_SOURCE DATA_:
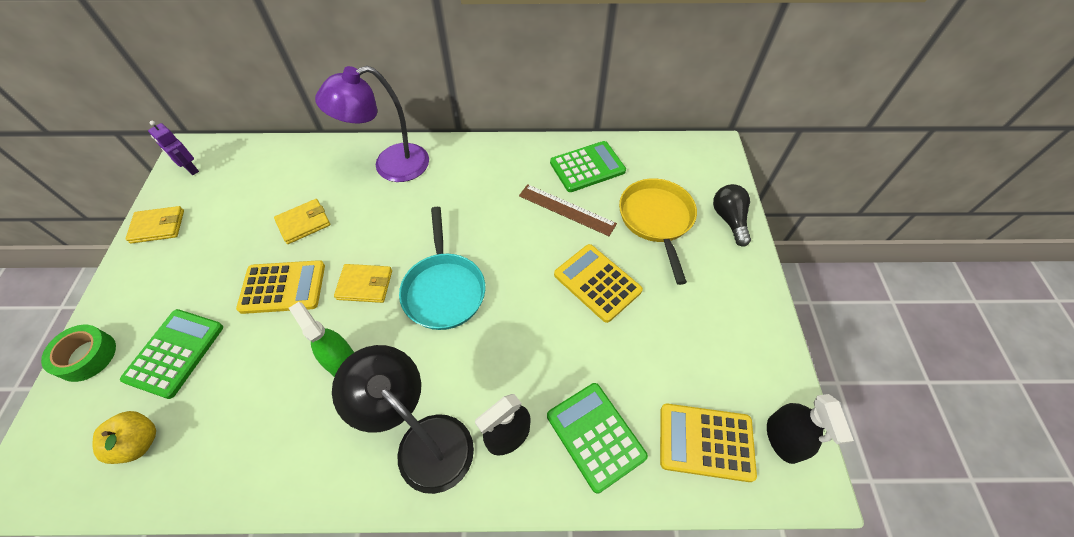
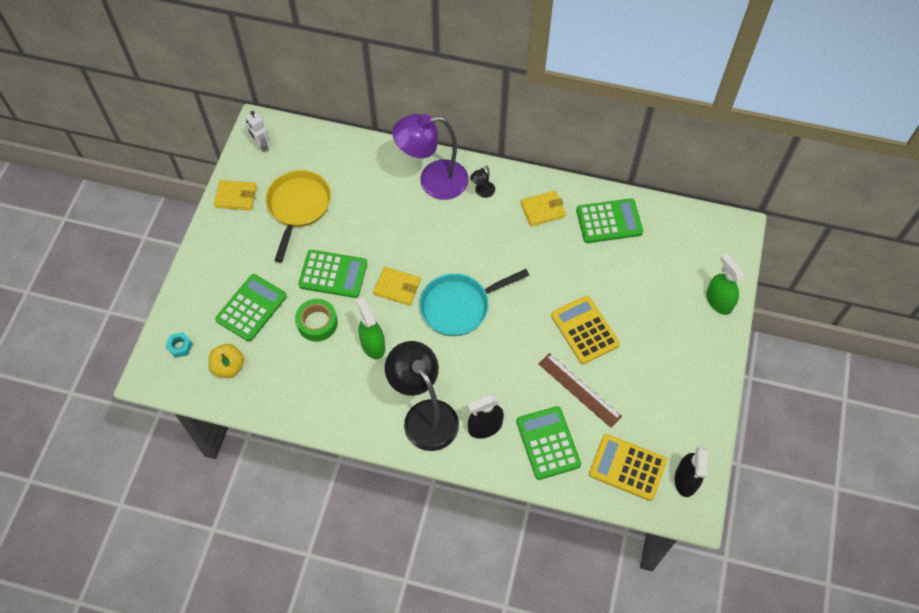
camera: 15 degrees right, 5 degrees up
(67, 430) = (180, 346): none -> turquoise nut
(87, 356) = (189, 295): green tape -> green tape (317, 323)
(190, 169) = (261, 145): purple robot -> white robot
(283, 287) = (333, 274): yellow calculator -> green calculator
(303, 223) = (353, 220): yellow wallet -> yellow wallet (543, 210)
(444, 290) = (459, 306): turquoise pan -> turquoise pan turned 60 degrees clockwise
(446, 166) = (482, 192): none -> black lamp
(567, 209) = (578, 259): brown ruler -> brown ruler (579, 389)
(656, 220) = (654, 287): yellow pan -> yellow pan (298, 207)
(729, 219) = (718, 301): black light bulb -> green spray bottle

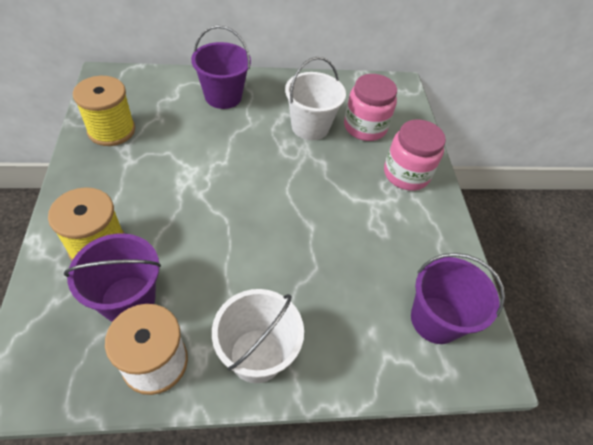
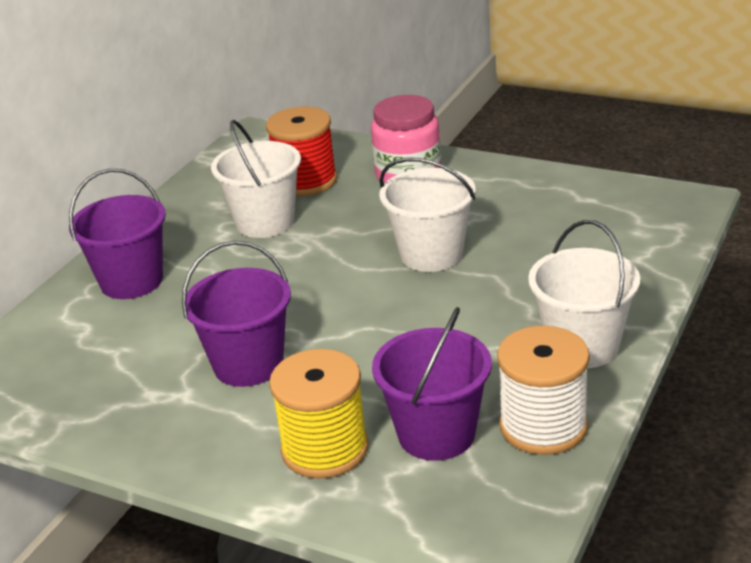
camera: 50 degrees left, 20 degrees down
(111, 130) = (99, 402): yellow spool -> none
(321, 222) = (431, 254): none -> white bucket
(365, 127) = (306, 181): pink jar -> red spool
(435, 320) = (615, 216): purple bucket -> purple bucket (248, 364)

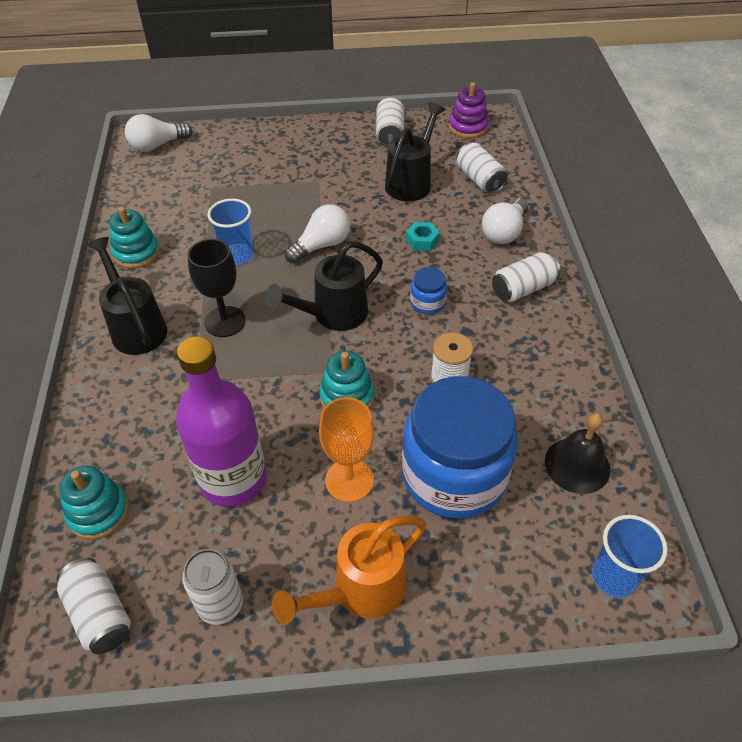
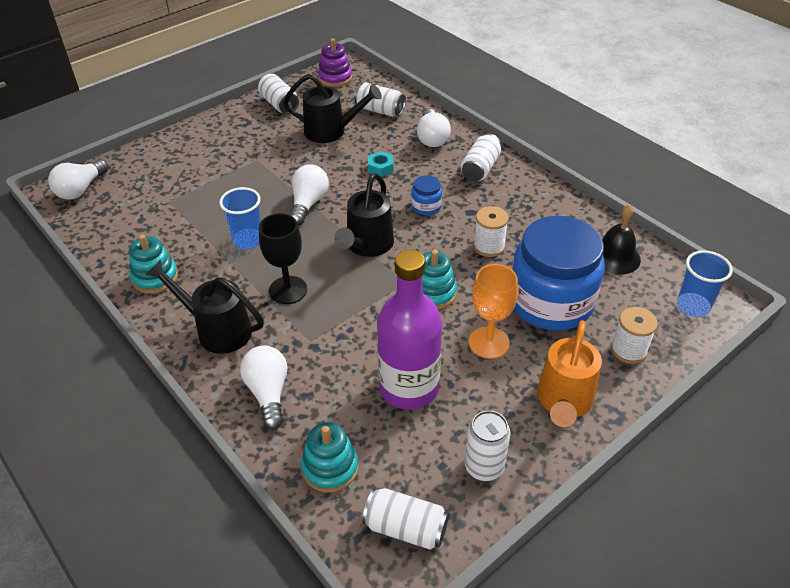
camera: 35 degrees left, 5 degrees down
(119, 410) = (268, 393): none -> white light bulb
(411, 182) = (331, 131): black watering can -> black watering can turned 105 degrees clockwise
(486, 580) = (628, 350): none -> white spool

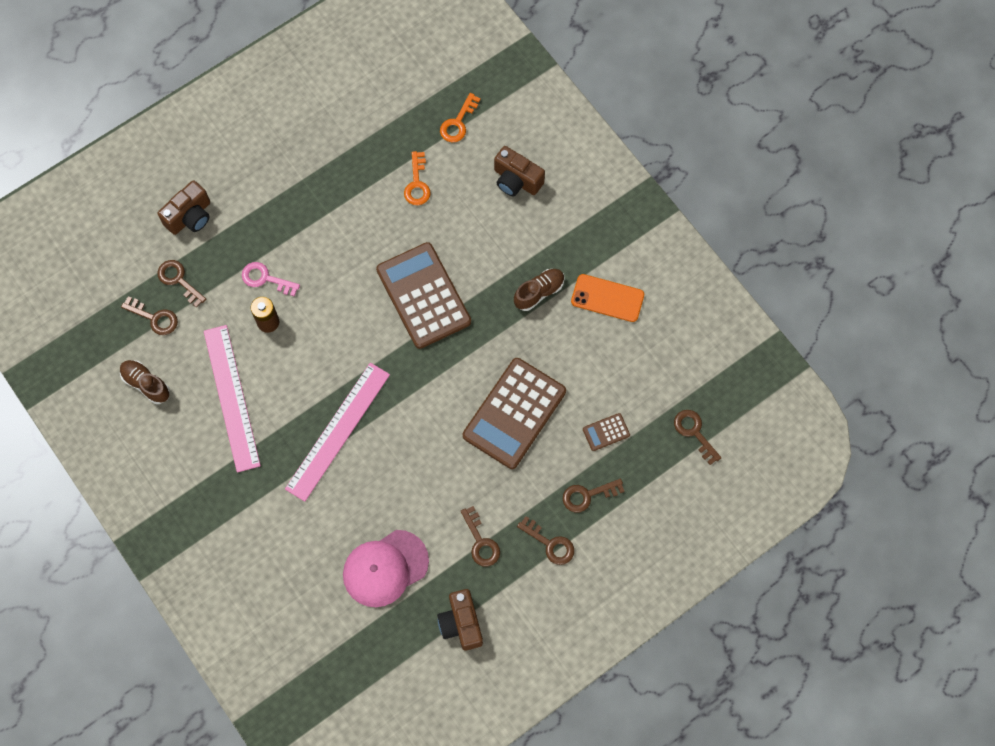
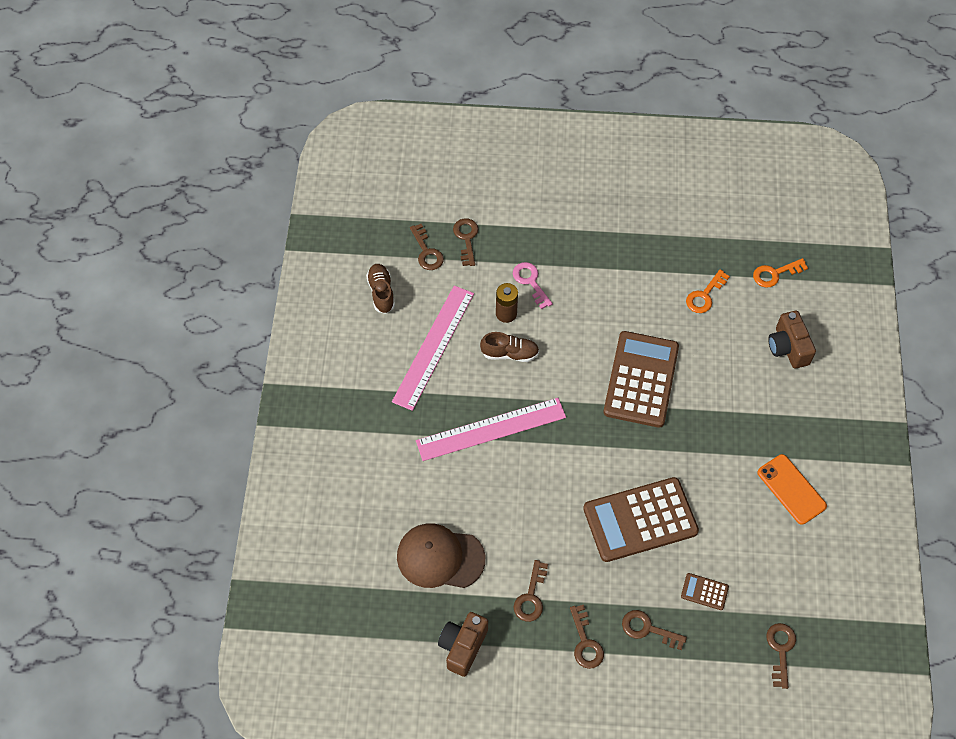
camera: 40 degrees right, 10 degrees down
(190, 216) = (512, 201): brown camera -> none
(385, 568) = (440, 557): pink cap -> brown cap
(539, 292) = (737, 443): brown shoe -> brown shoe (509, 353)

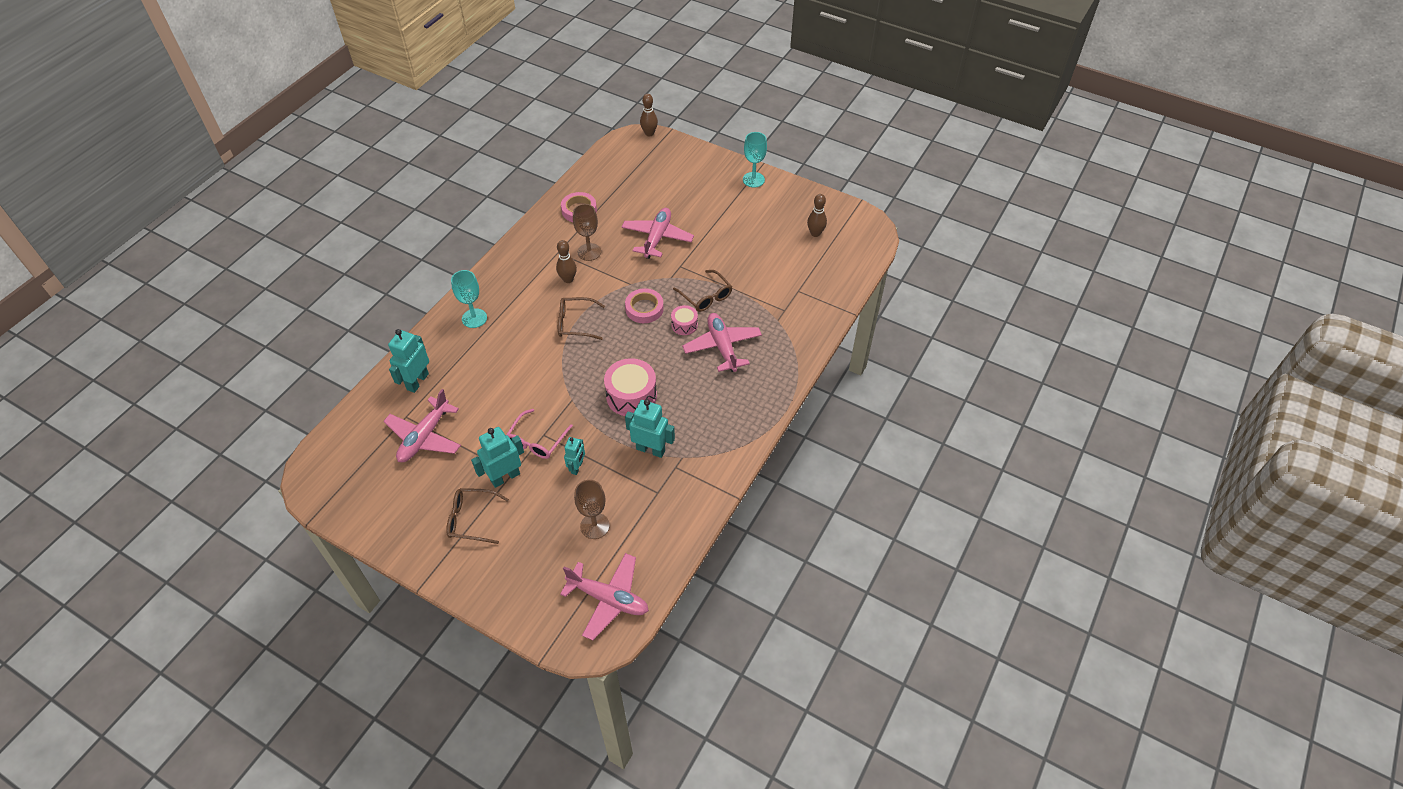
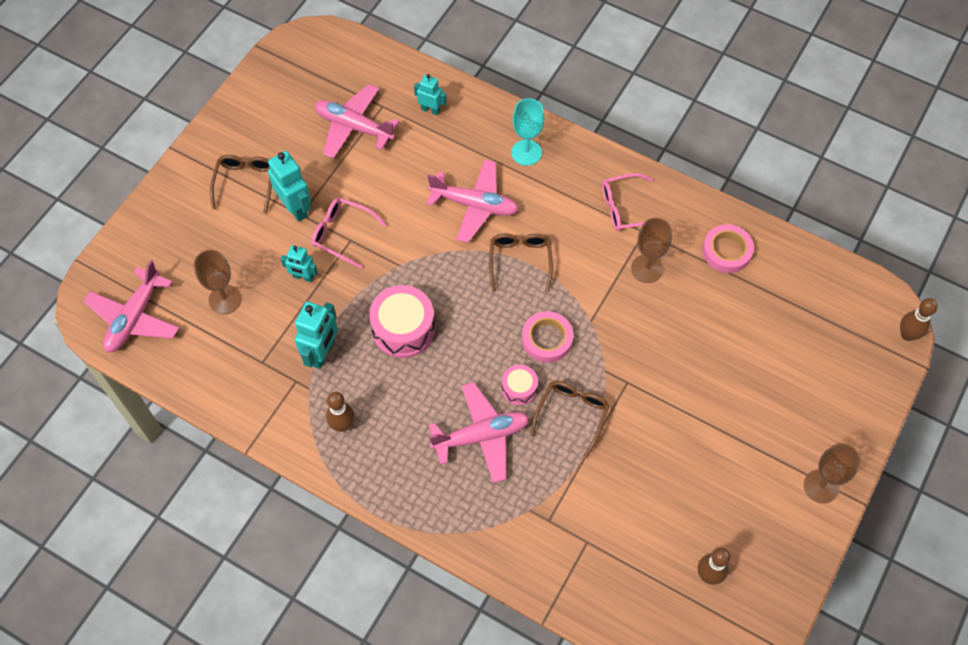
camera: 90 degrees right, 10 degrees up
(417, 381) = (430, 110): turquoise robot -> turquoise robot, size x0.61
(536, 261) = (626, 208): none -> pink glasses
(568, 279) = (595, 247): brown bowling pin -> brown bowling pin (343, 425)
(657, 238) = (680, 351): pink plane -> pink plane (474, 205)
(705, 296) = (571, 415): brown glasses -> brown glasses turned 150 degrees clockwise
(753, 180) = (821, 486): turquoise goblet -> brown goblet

_TASK DESCRIPTION_: Count every line of the material above that includes "bucket", giving the total without any other words.

_WRITTEN REPLY_: 2